*** Opening Recorded information ***
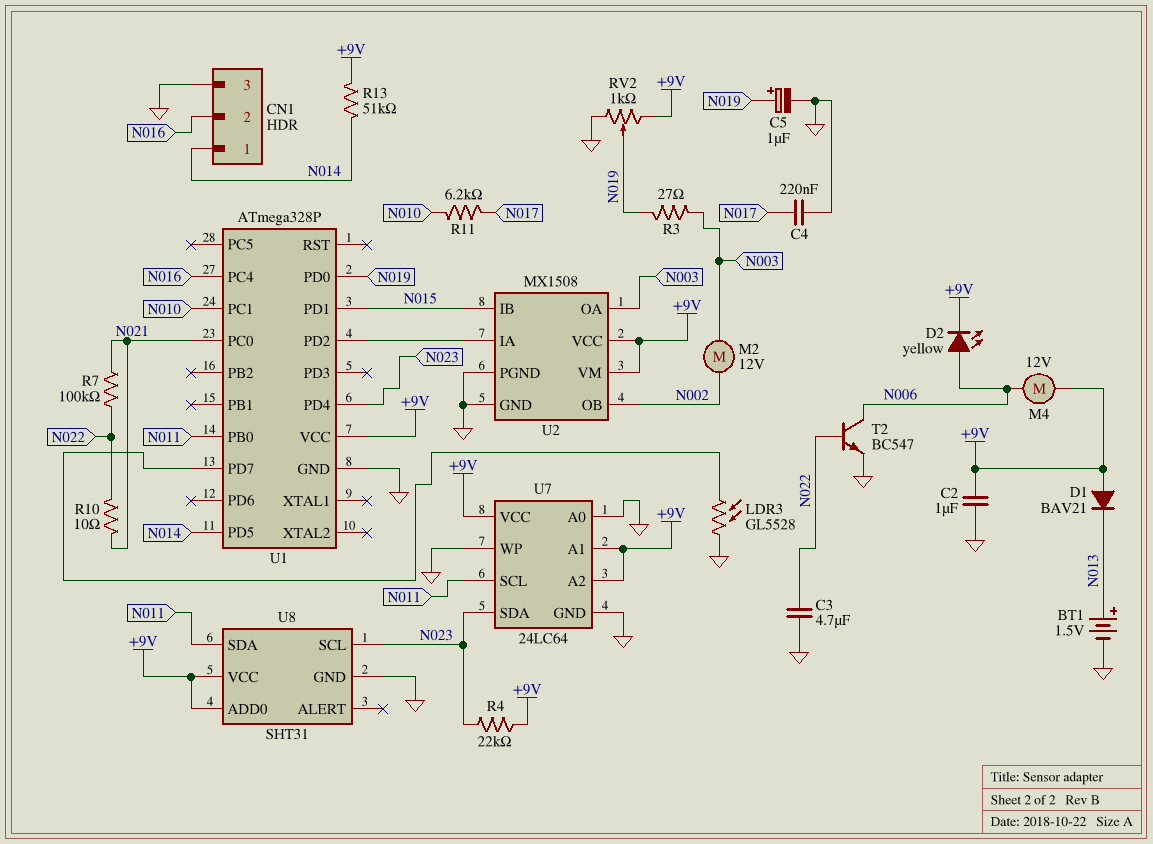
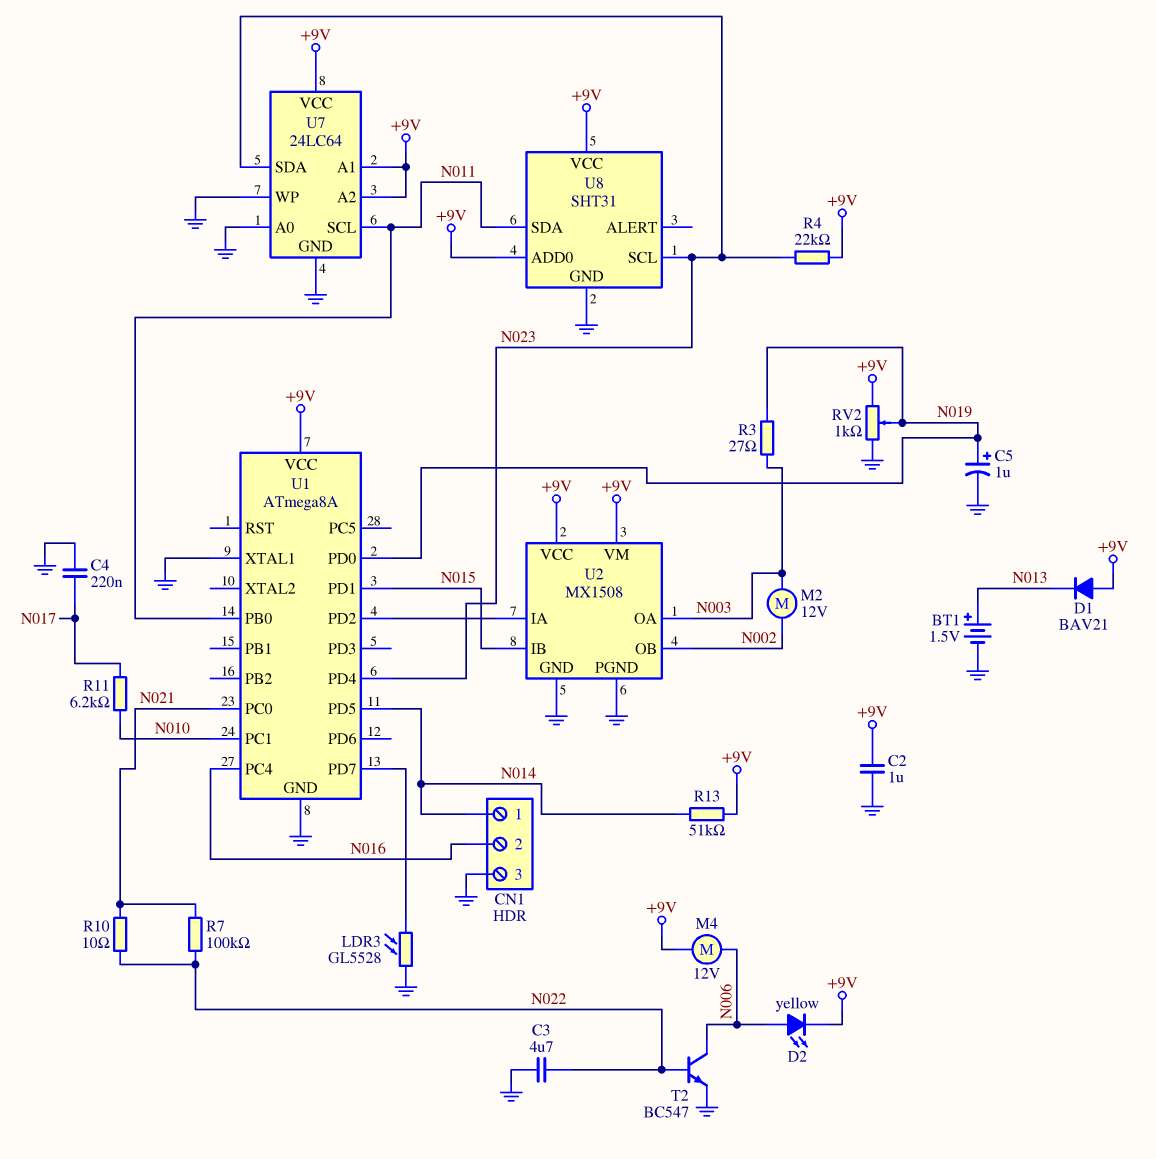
U1: ATmega328P -> ATmega8A
U1 pin XTAL1: none -> GND

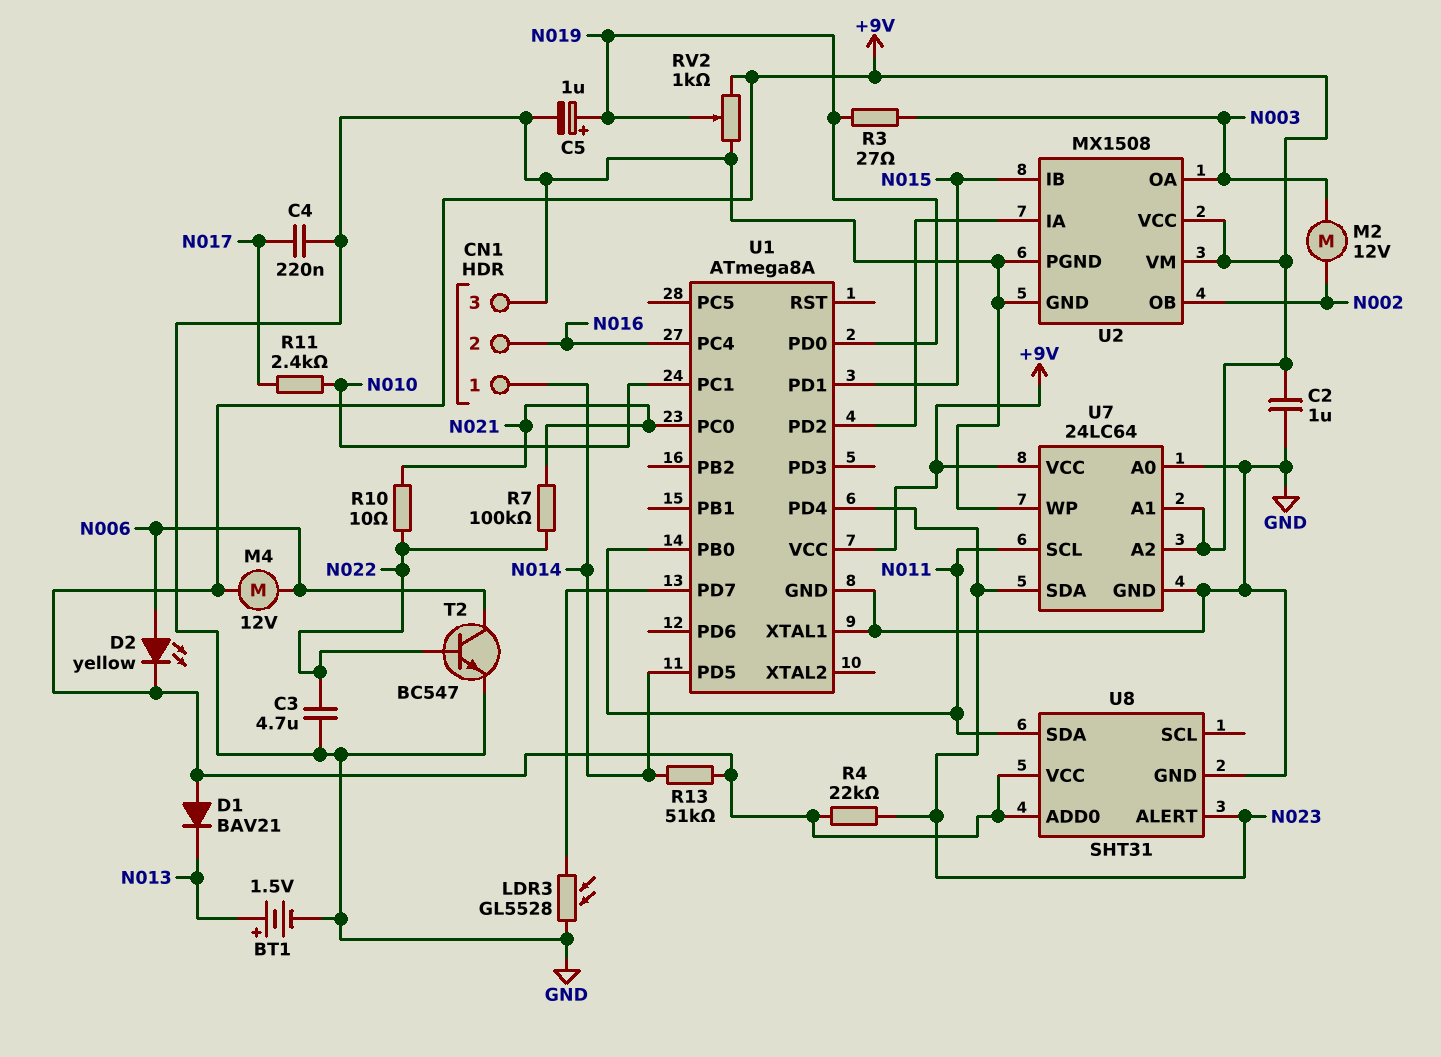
R11: 6.2k (N010, N017) -> 2.4k (N010, N017)
U8 pin ALERT: none -> N023
U8 pin SCL: N023 -> none

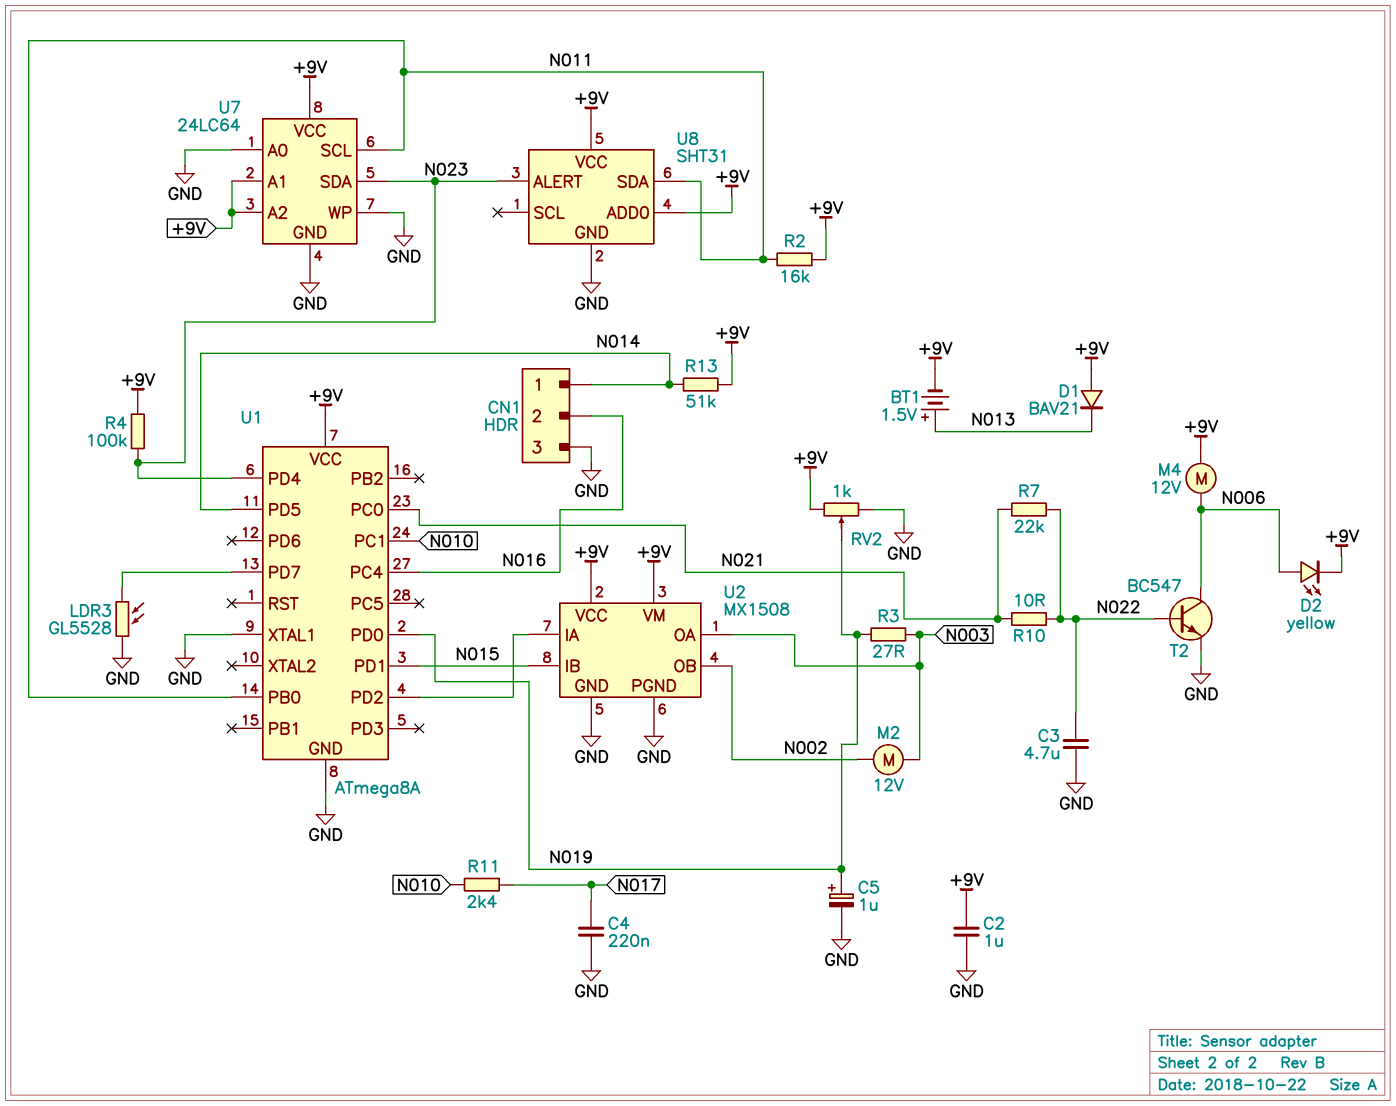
BT1: 1.5V (plus N013, minus GND) -> 1.5V (plus N013, minus +9V)
R2: none -> 16k (+9V, N011)
R4: 22k (+9V, N023) -> 100k (+9V, N023)
R7: 100k (N021, N022) -> 22k (N021, N022)

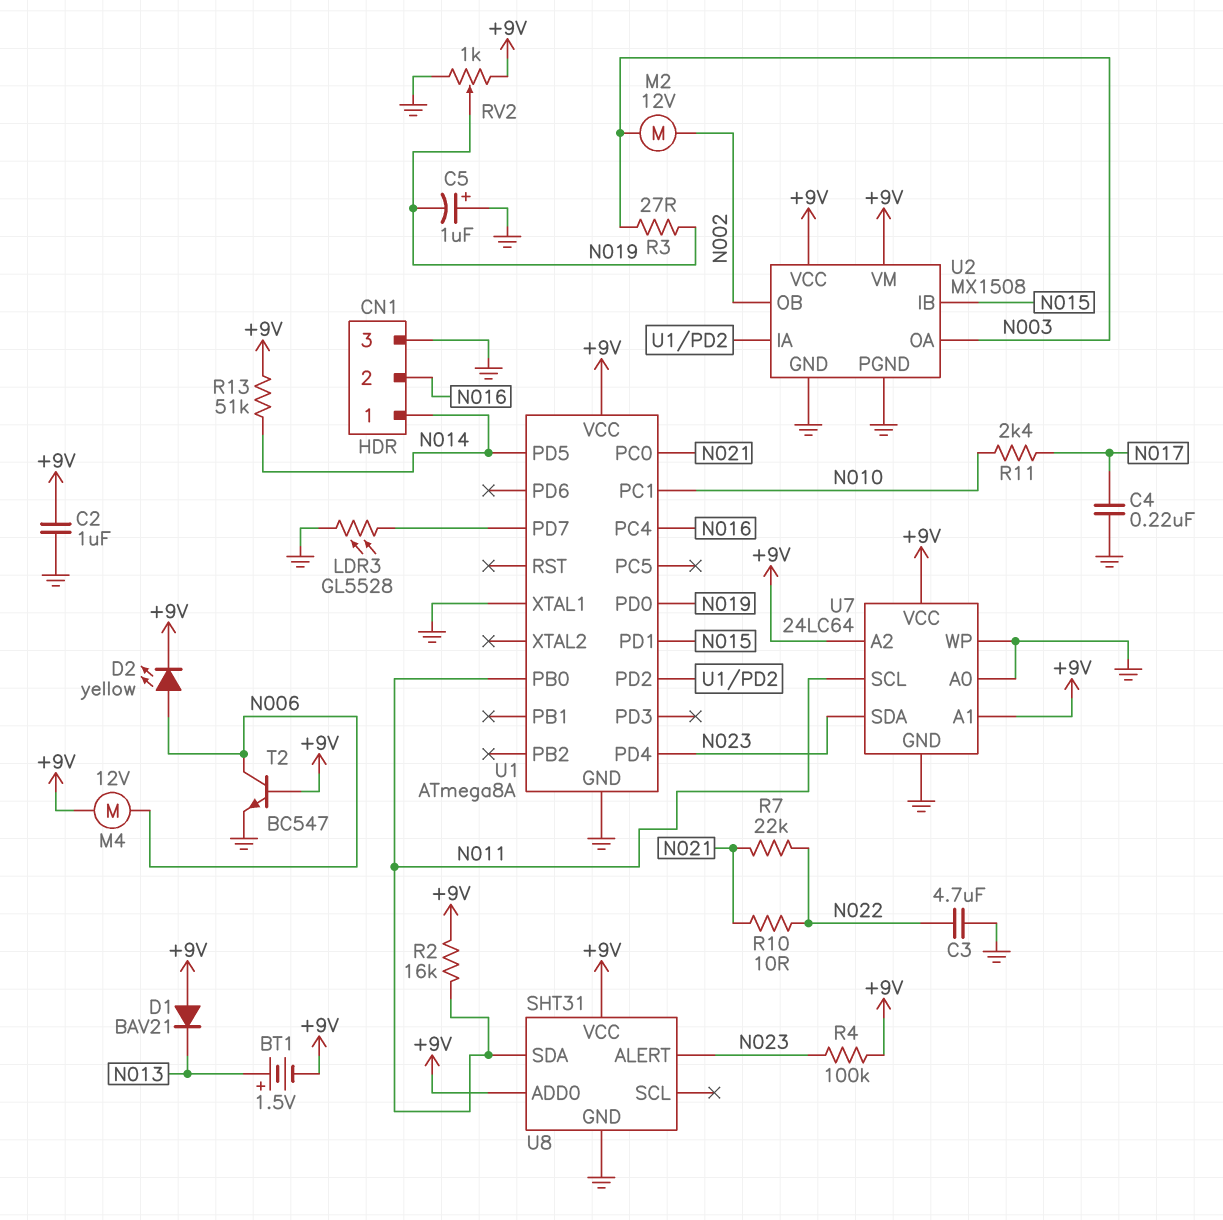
C5: 1uF (plus N019, minus GND) -> 1uF (plus GND, minus N019)
T2: NPN BC547 (B N022, C N006, E GND) -> NPN BC547 (B +9V, C N006, E GND)

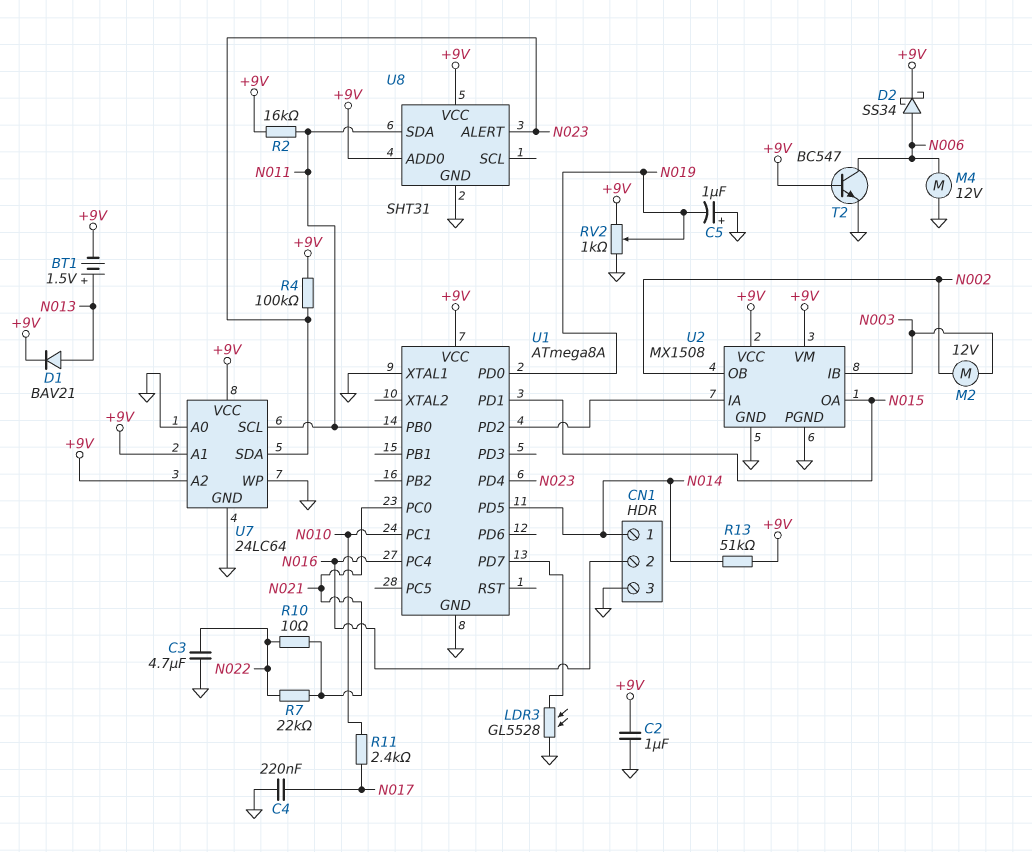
D1: diode BAV21 (A +9V, K N013) -> diode BAV21 (A N013, K +9V)
D2: LED yellow (A N006, K +9V) -> schottky SS34 (A N006, K +9V)
M4: motor 12V (+9V, N006) -> motor 12V (GND, N006)
R3: 27 (N003, N019) -> none
U2 pin IB: N015 -> N003
U2 pin OA: N003 -> N015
*** Closing Recorded information ***
**Problem description**
Scan the records for the word "plus", and copy each line where it is found.

**Solved problem**
BT1: 1.5V (plus N013, minus GND) -> 1.5V (plus N013, minus +9V)
C5: 1uF (plus N019, minus GND) -> 1uF (plus GND, minus N019)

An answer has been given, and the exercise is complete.